#### [TASK OBJECTIVE]
Nothing outside the range is to be copied. From the entries below, reproduce exactly the lines starting at the one with "(302, 425) = (493, 356): red" and ending at the one with "(211, 276) = (506, 421): red", without pictures.

#### [DATASET EXTRACT]
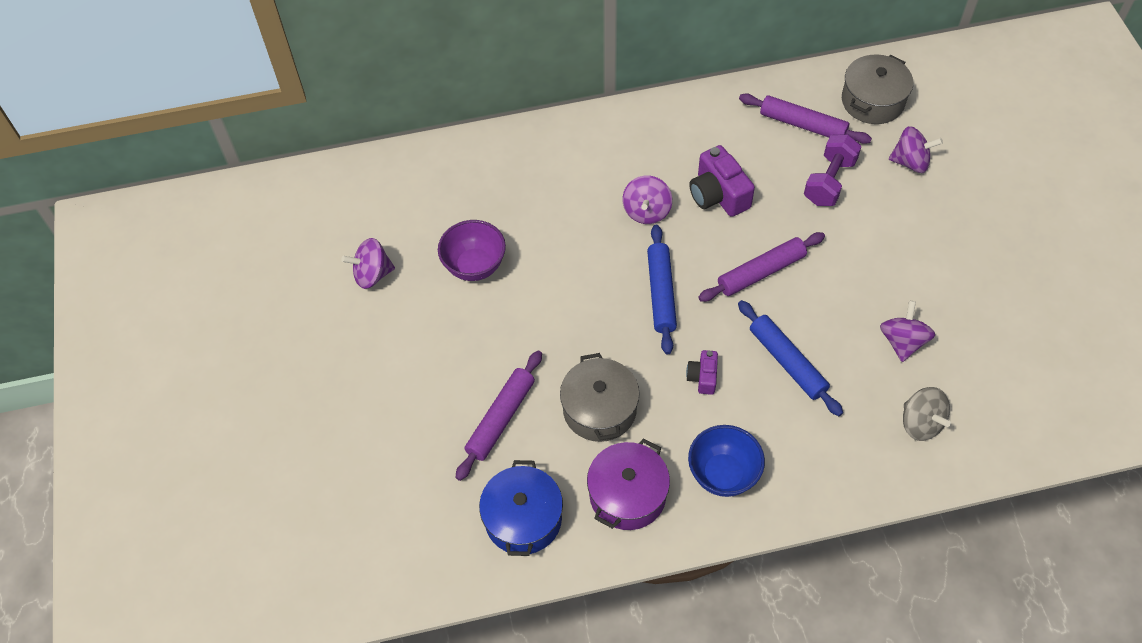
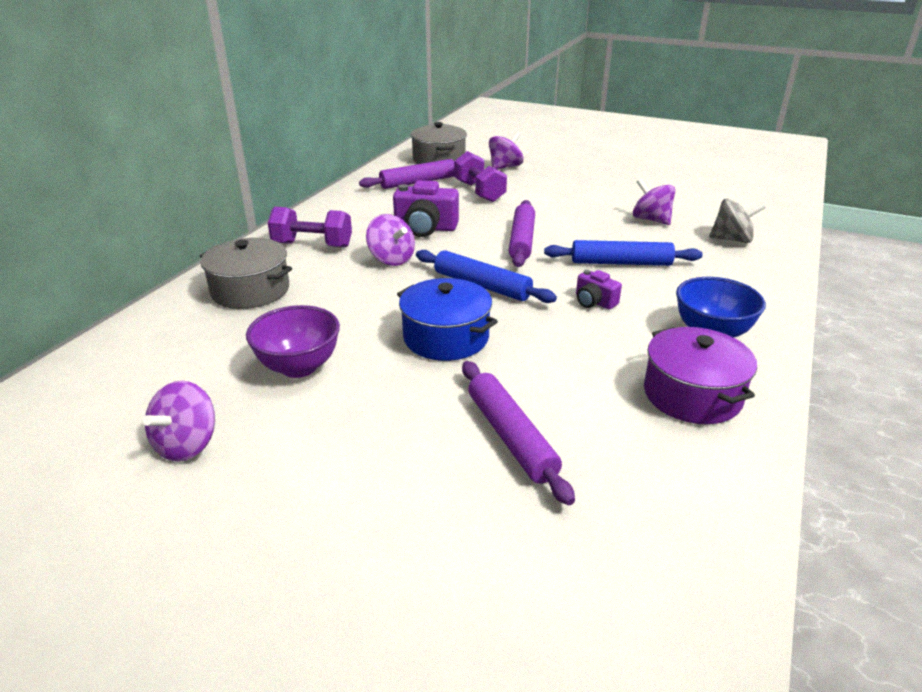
camera: 55 degrees left, 25 degrees down
(523, 519) = (667, 483): blue pot -> blue pot (446, 337)
(599, 409) = (570, 367): grey pot -> grey pot (250, 290)
(621, 148) = (312, 245): none -> purple dumbbell

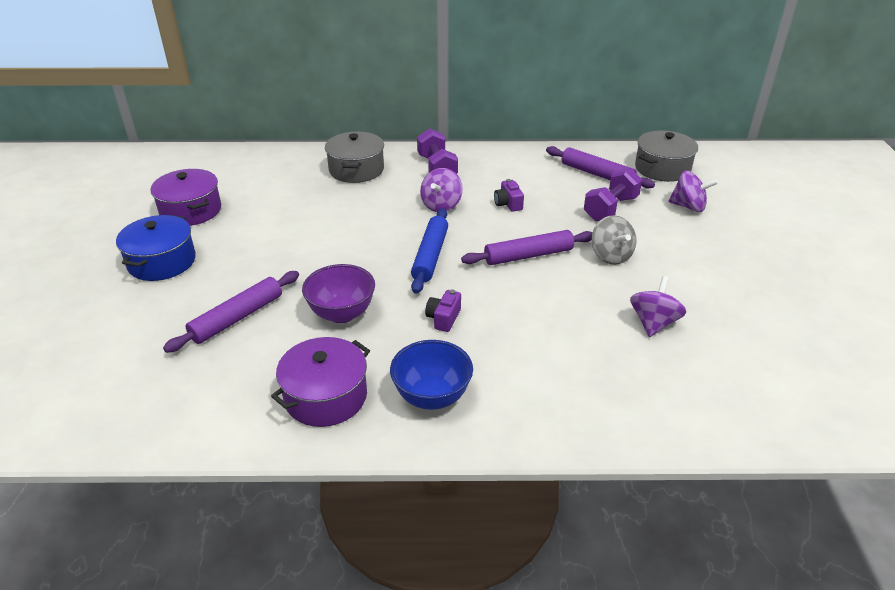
camera: 65 degrees right, 5 degrees up
(187, 445) = (191, 211): purple spinning top -> purple pot
(299, 367) = (277, 217): purple bowl -> purple bowl (342, 314)
(425, 228) = (508, 204): purple camera -> purple camera, size x0.56
(446, 337) = (343, 260): blue pot -> blue pot (162, 262)
(621, 263) = (531, 320): blue rolling pin -> none
(732, 239) = (658, 390): grey spinning top -> grey spinning top (610, 256)

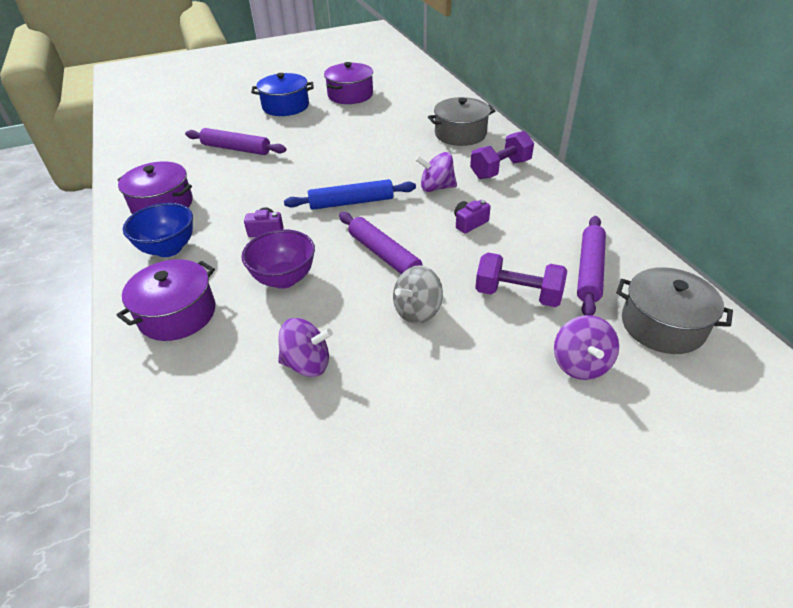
camera: 70 degrees right, 5 degrees up
(342, 314) = (255, 185): purple bowl -> purple bowl (284, 279)
(555, 397) = (177, 314): none -> purple pot

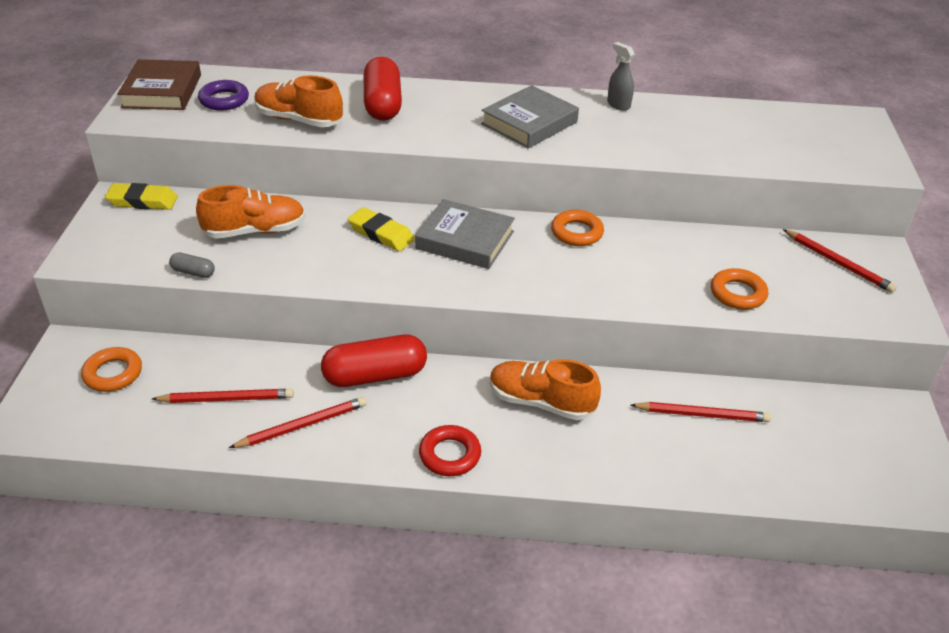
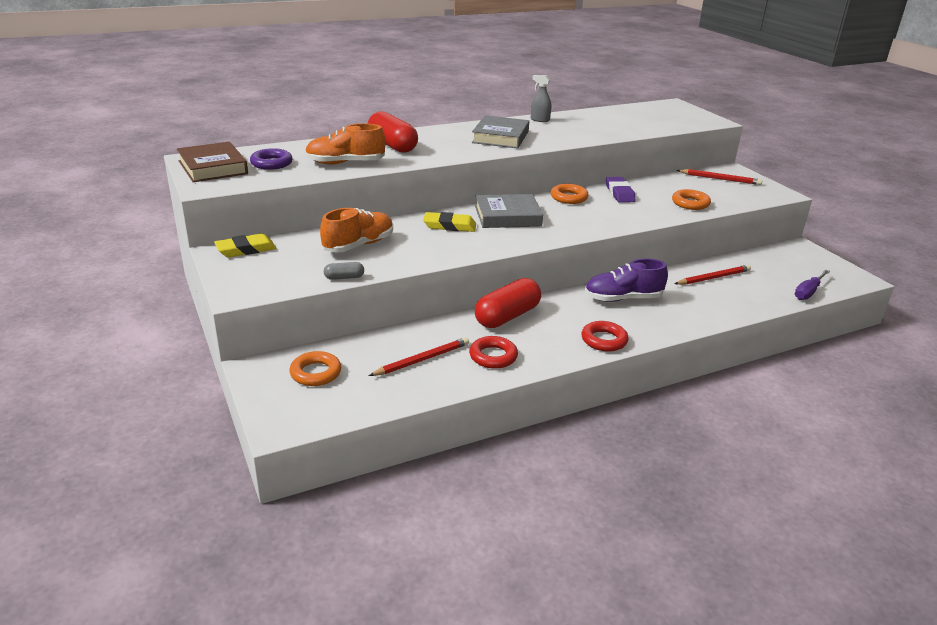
camera: 30 degrees left, 10 degrees down
(302, 425) = (493, 356): red pencil -> red ring
(541, 402) = (623, 298): orange shoe -> purple shoe
(655, 245) = (619, 193): none -> purple eraser
(820, 491) = (808, 292): none -> purple screwdriver

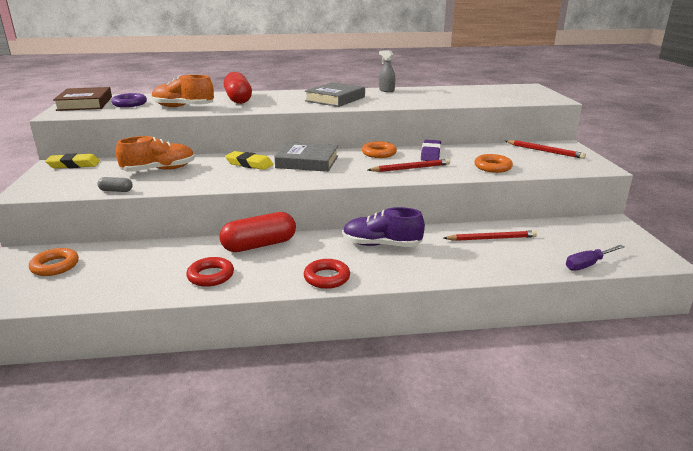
camera: 20 degrees right, 5 degrees down
(422, 359) = (148, 269): red pencil -> red pencil (410, 168)

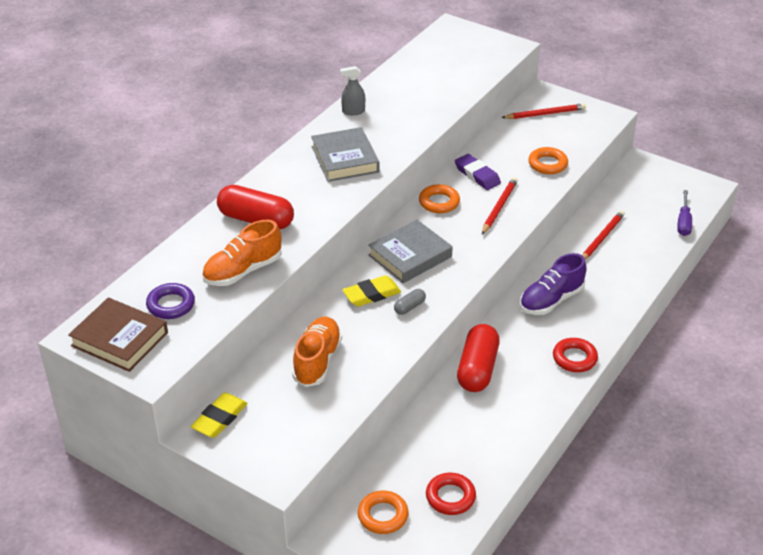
camera: 50 degrees left, 15 degrees up
(116, 191) = (349, 409): grey capsule -> grey capsule (409, 307)
(211, 276) = (506, 421): red ring -> red ring (450, 497)

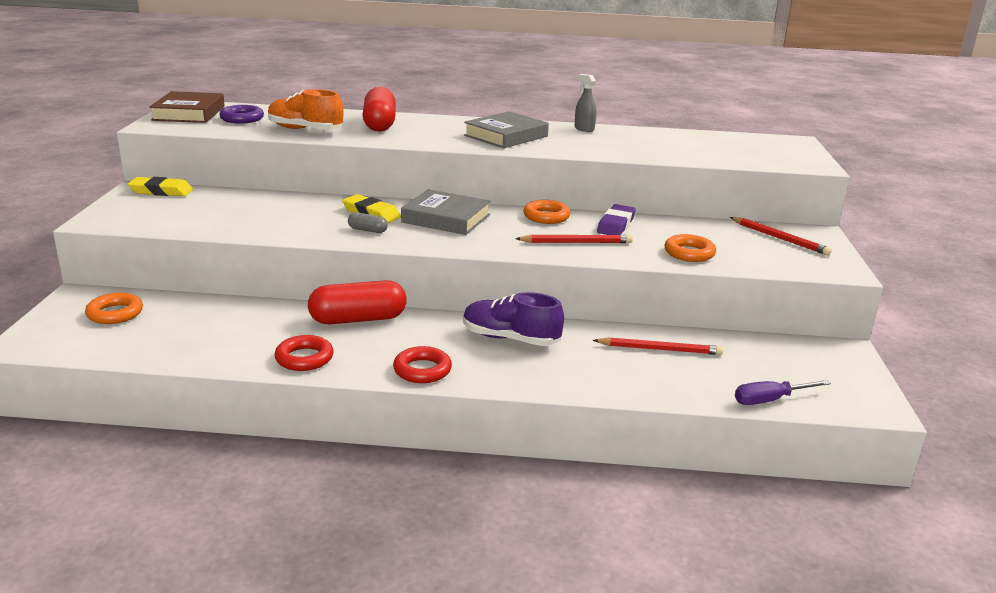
camera: 60 degrees right, 15 degrees down
(317, 361) = (258, 209): orange shoe -> none
(450, 497) = (153, 340): red ring -> red ring (304, 358)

#### [PROBLEM SOLUTION]
(302, 425) = (493, 356): red pencil -> red ring
(541, 402) = (623, 298): orange shoe -> purple shoe
(655, 245) = (619, 193): none -> purple eraser
(820, 491) = (808, 292): none -> purple screwdriver

camera: 20 degrees right, 5 degrees down
(422, 359) = (148, 269): red pencil -> red pencil (410, 168)

camera: 50 degrees left, 15 degrees up
(116, 191) = (349, 409): grey capsule -> grey capsule (409, 307)
(211, 276) = (506, 421): red ring -> red ring (450, 497)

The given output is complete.